-- Listed records follows --
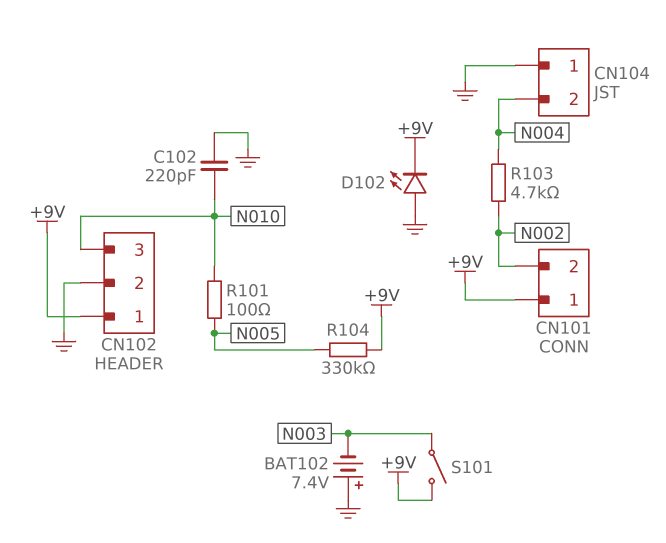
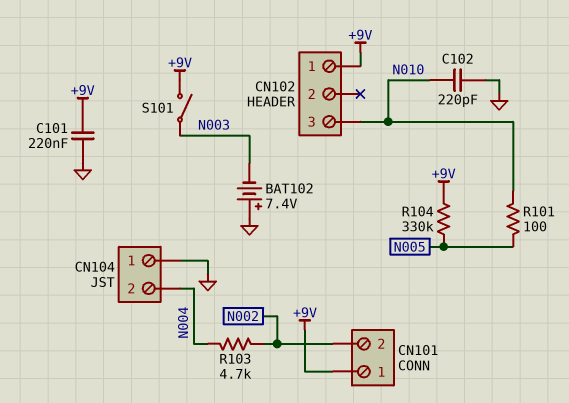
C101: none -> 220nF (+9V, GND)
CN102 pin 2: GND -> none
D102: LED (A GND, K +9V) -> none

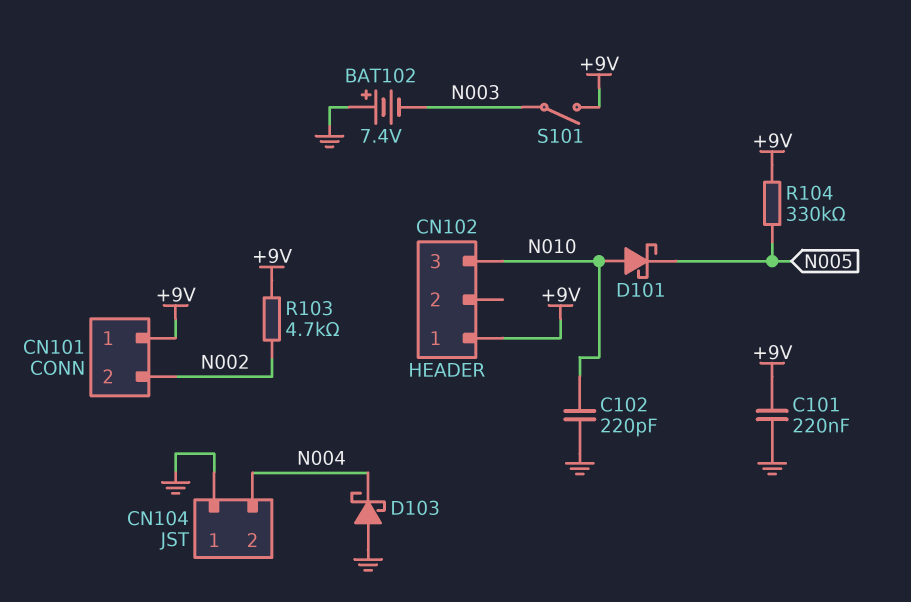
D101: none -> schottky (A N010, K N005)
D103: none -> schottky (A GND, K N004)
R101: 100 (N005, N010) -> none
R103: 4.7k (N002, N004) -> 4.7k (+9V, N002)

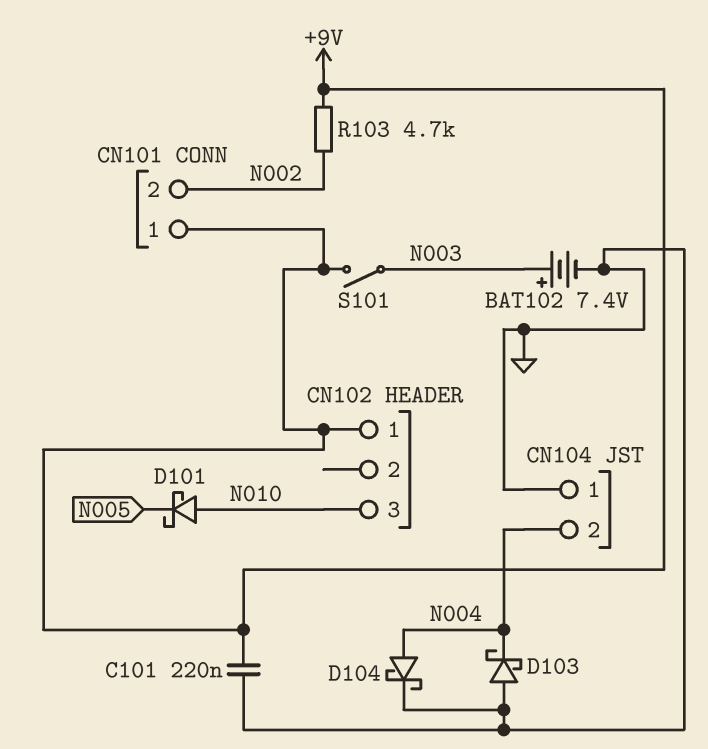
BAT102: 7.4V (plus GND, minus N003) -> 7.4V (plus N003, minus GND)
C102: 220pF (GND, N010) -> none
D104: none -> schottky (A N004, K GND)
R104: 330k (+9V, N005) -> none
-- Listed records concluded --
* Exercise goal:
Would it be possible to print the records above verbatim, pictures omitted?

* The answer:
C101: none -> 220nF (+9V, GND)
CN102 pin 2: GND -> none
D102: LED (A GND, K +9V) -> none

D101: none -> schottky (A N010, K N005)
D103: none -> schottky (A GND, K N004)
R101: 100 (N005, N010) -> none
R103: 4.7k (N002, N004) -> 4.7k (+9V, N002)

BAT102: 7.4V (plus GND, minus N003) -> 7.4V (plus N003, minus GND)
C102: 220pF (GND, N010) -> none
D104: none -> schottky (A N004, K GND)
R104: 330k (+9V, N005) -> none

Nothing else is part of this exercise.